═══ Records shown ═══

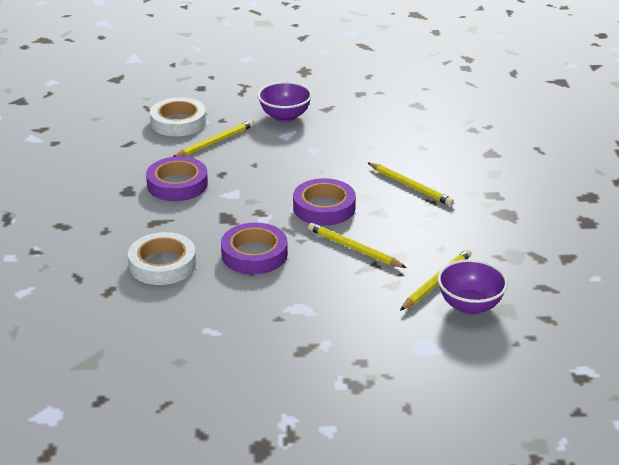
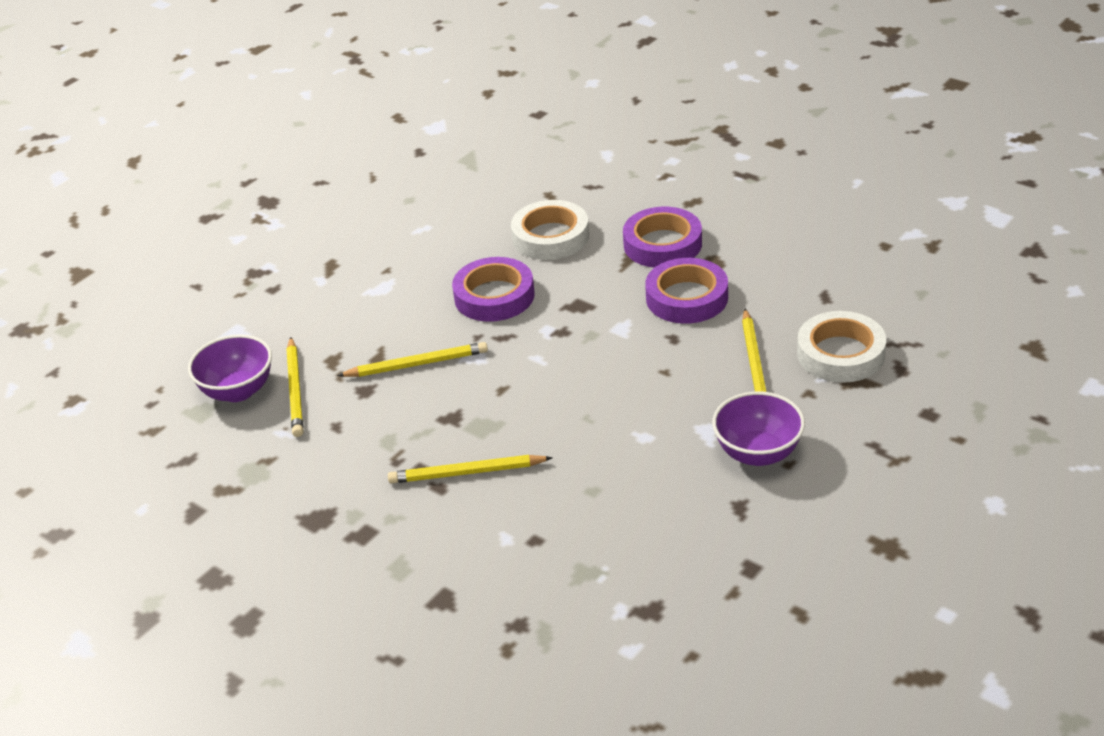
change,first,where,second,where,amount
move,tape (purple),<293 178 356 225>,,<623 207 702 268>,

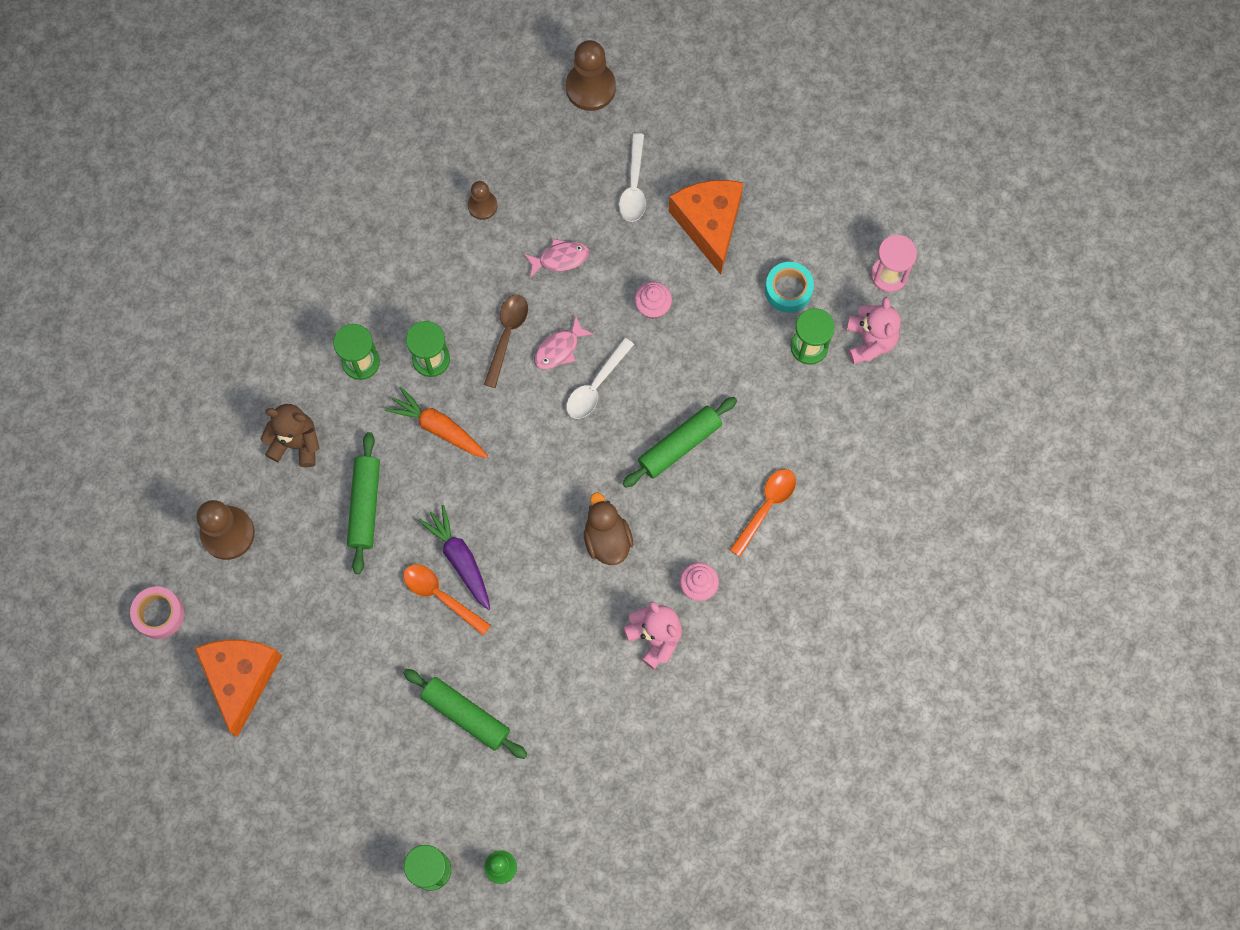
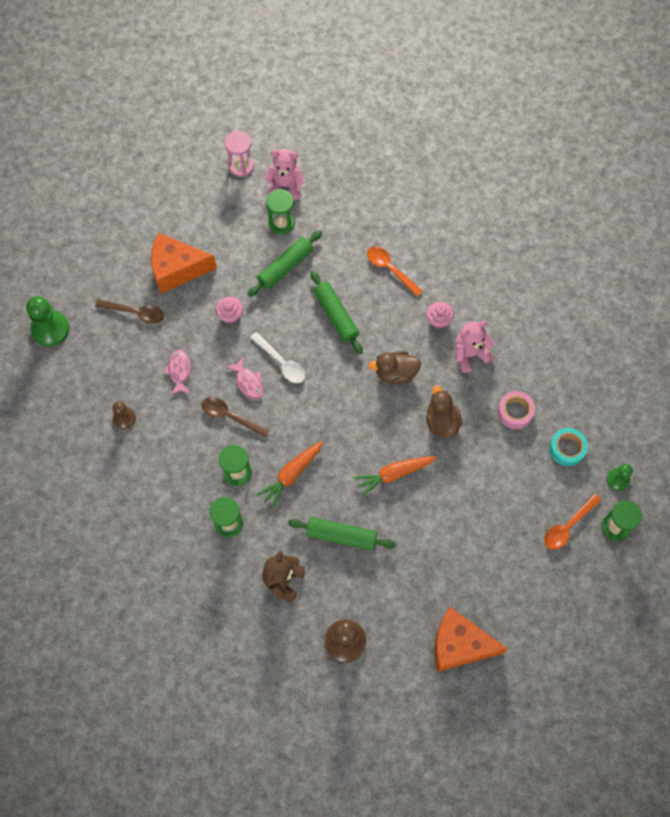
change,first,where,second,where,amount
insert,,,duck (brown),<426 385 462 438>,
move,tape (pink),<130 587 184 639>,,<498 391 535 429>,
move,spoon (orange),<403 564 491 635>,,<544 494 601 550>,
move,rolling pin (green),<403 669 528 759>,,<248 230 322 297>,
move,tape (turquoise),<765 262 814 313>,,<549 428 588 466>,
recolor,carrot (purple),<418 505 490 610>,carrot (orange),<353 456 437 497>,
recolor,pawn (brown),<566 40 616 111>,pawn (green),<26 296 69 347>,
recolor,spoon (white),<619 133 646 222>,spoon (brown),<95 299 164 324>,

═══

Transcribe the lines above exactly, setting aside any picture among them.

change,first,where,second,where,amount
move,tape (purple),<293 178 356 225>,,<623 207 702 268>,

change,first,where,second,where,amount
insert,,,duck (brown),<426 385 462 438>,
move,tape (pink),<130 587 184 639>,,<498 391 535 429>,
move,spoon (orange),<403 564 491 635>,,<544 494 601 550>,
move,rolling pin (green),<403 669 528 759>,,<248 230 322 297>,
move,tape (turquoise),<765 262 814 313>,,<549 428 588 466>,
recolor,carrot (purple),<418 505 490 610>,carrot (orange),<353 456 437 497>,
recolor,pawn (brown),<566 40 616 111>,pawn (green),<26 296 69 347>,
recolor,spoon (white),<619 133 646 222>,spoon (brown),<95 299 164 324>,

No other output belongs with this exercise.